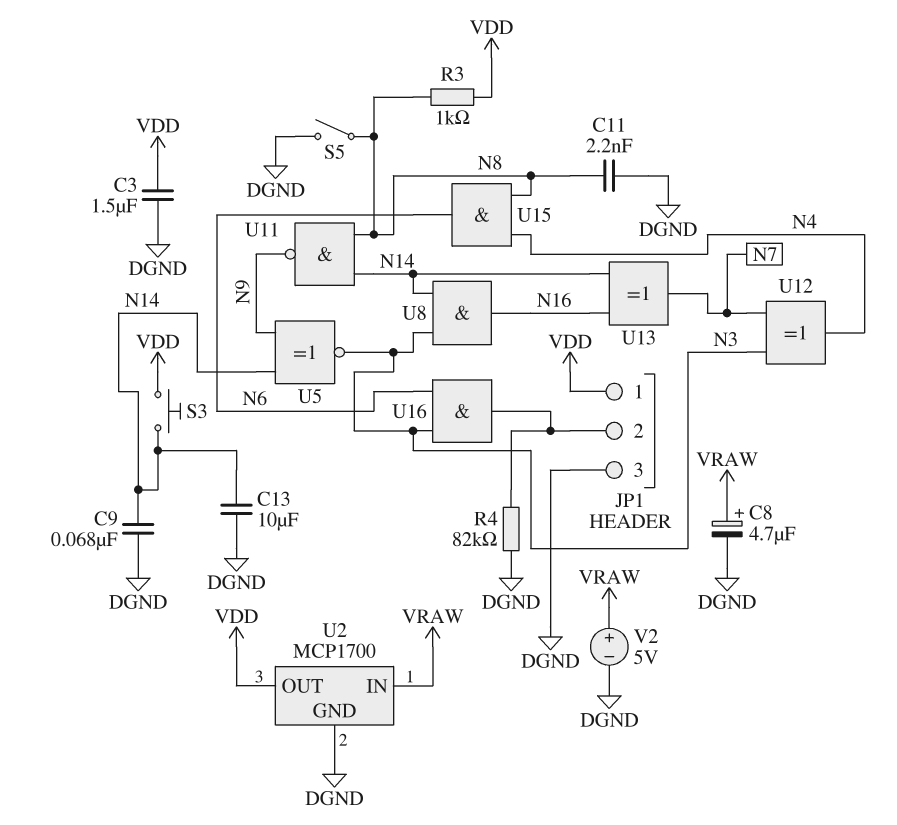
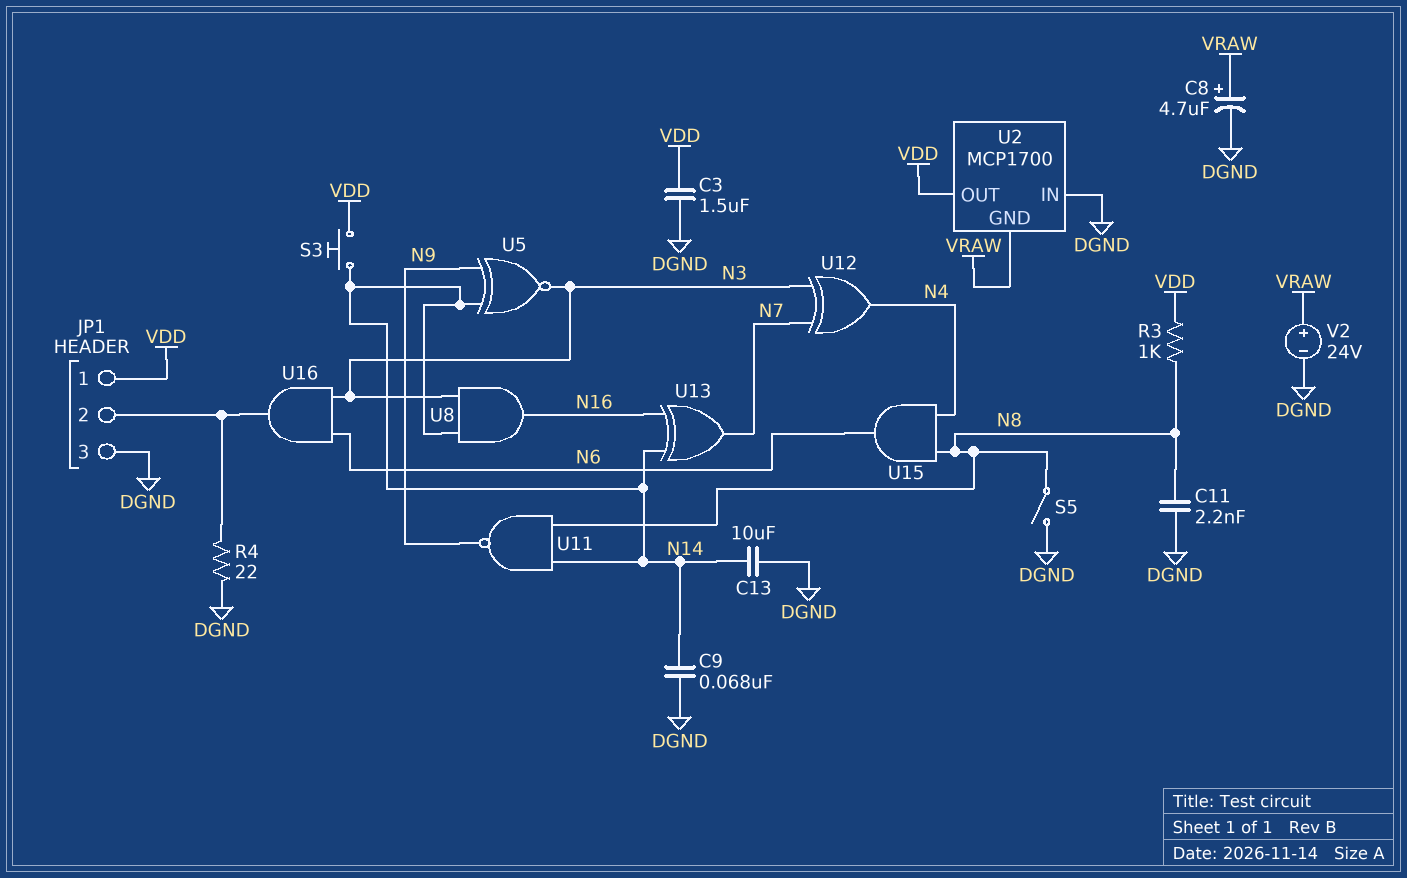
R4: 82k (DGND, JP1/2) -> 22 (DGND, JP1/2)
U2 pin GND: DGND -> VRAW
U2 pin IN: VRAW -> DGND
V2: 5V (plus VRAW, minus DGND) -> 24V (plus VRAW, minus DGND)

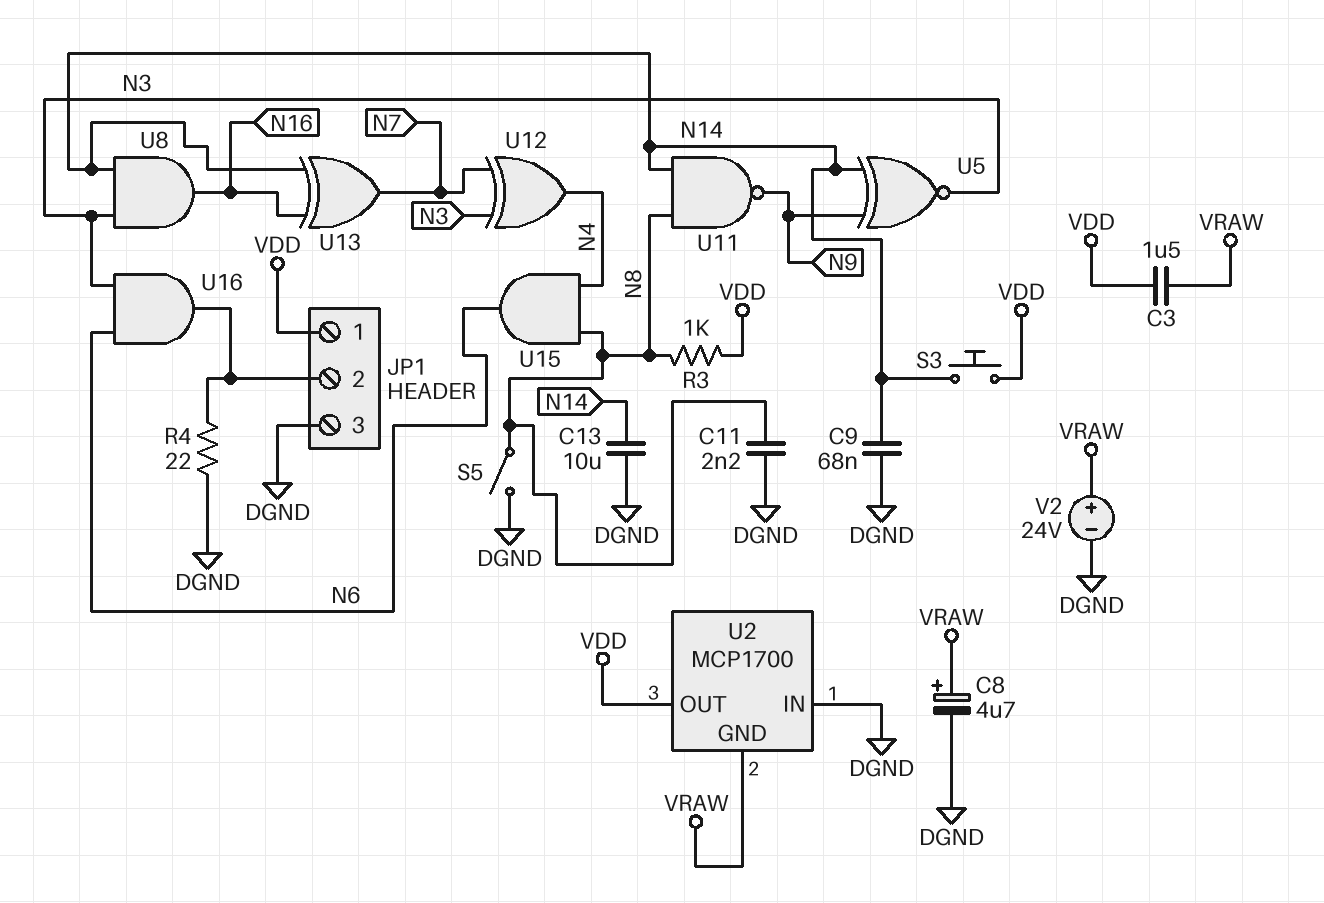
C3: 1.5uF (DGND, VDD) -> 1.5uF (VDD, VRAW)

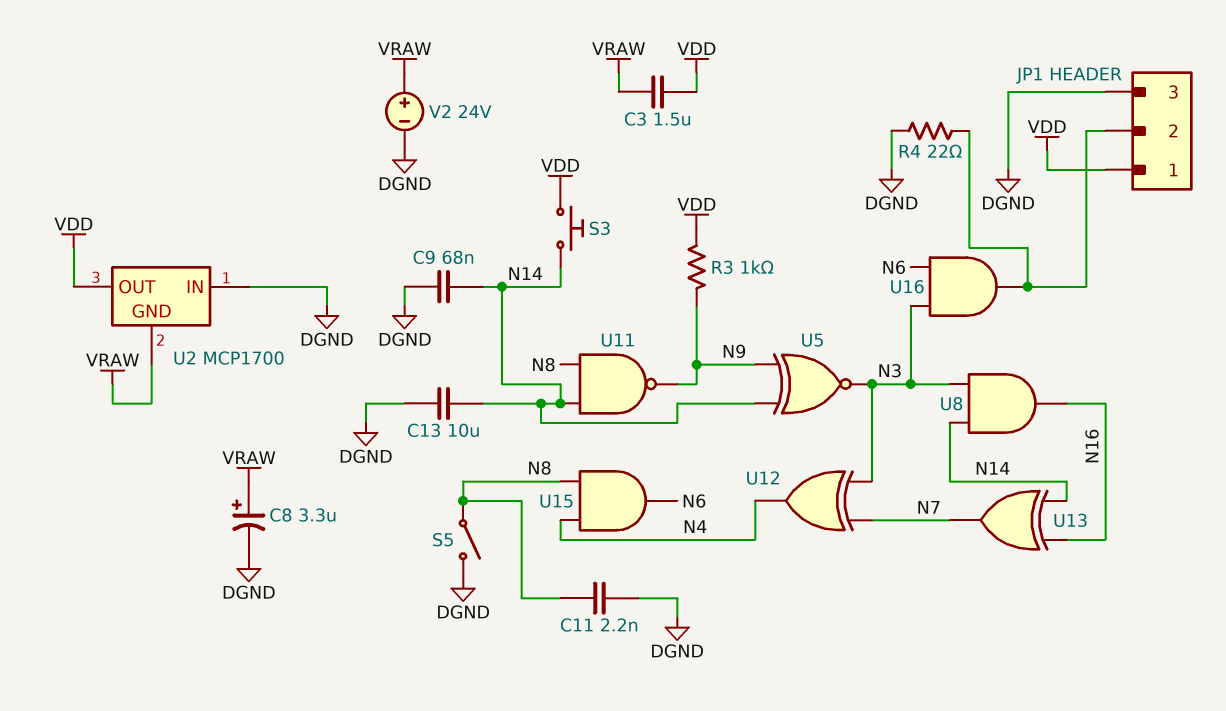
C8: 4.7uF (plus VRAW, minus DGND) -> 3.3uF (plus VRAW, minus DGND)
R3: 1k (N8, VDD) -> 1k (N9, VDD)

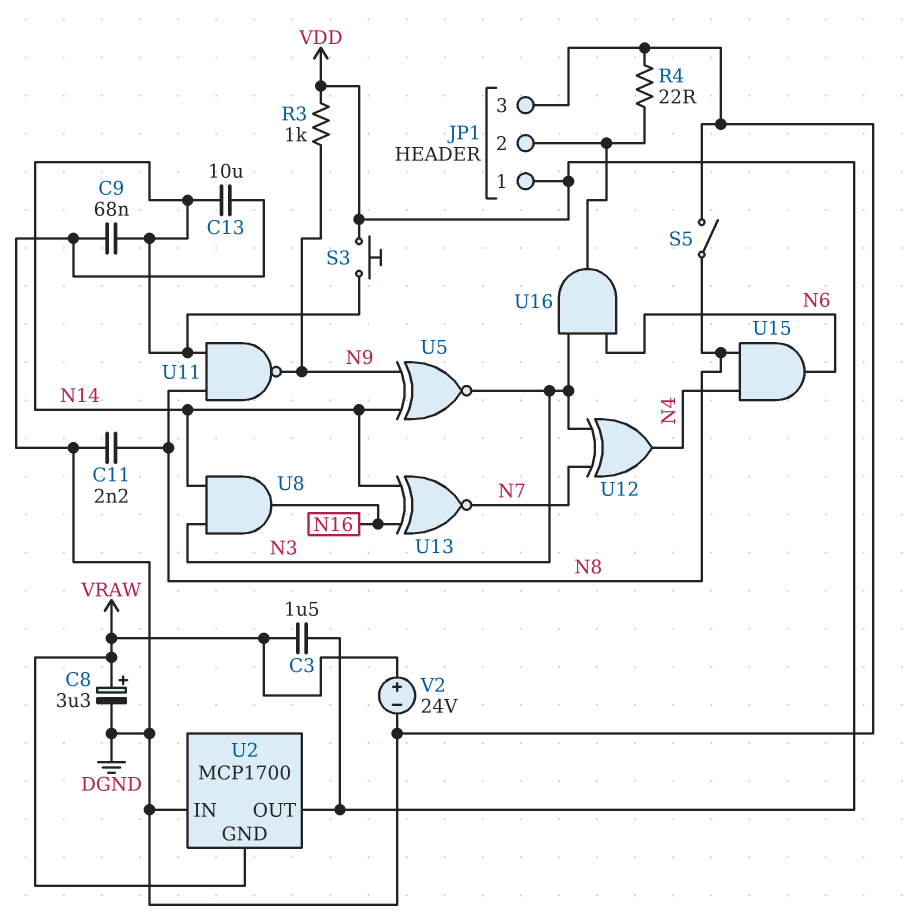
U13: XOR (in N14, in N16, out N7) -> XNOR (in N14, in N16, out N7)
---
### Your goal
Please transcribe, word for word, every line from the first line of the records above through the line containing "R3: 1k (N8, VDD) -> 1k (N9, VDD)", and leave out any pictures.

### Answer to this exercise
R4: 82k (DGND, JP1/2) -> 22 (DGND, JP1/2)
U2 pin GND: DGND -> VRAW
U2 pin IN: VRAW -> DGND
V2: 5V (plus VRAW, minus DGND) -> 24V (plus VRAW, minus DGND)

C3: 1.5uF (DGND, VDD) -> 1.5uF (VDD, VRAW)

C8: 4.7uF (plus VRAW, minus DGND) -> 3.3uF (plus VRAW, minus DGND)
R3: 1k (N8, VDD) -> 1k (N9, VDD)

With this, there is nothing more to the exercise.